◆ **Instructions to follow**
Reproduce the data in its entirety, exactly as written.

◆ **Excerpted data**

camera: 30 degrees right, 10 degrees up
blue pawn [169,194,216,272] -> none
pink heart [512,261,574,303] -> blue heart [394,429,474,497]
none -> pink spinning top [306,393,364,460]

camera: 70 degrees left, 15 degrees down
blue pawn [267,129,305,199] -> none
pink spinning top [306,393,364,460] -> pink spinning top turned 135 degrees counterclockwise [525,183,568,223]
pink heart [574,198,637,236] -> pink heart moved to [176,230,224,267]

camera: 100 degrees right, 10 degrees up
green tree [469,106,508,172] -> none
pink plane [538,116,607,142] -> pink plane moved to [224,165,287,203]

◆ **Response box**
camera: 30 degrees right, 10 degrees up
blue pawn [169,194,216,272] -> none
pink heart [512,261,574,303] -> blue heart [394,429,474,497]
none -> pink spinning top [306,393,364,460]

camera: 70 degrees left, 15 degrees down
blue pawn [267,129,305,199] -> none
pink spinning top [306,393,364,460] -> pink spinning top turned 135 degrees counterclockwise [525,183,568,223]
pink heart [574,198,637,236] -> pink heart moved to [176,230,224,267]

camera: 100 degrees right, 10 degrees up
green tree [469,106,508,172] -> none
pink plane [538,116,607,142] -> pink plane moved to [224,165,287,203]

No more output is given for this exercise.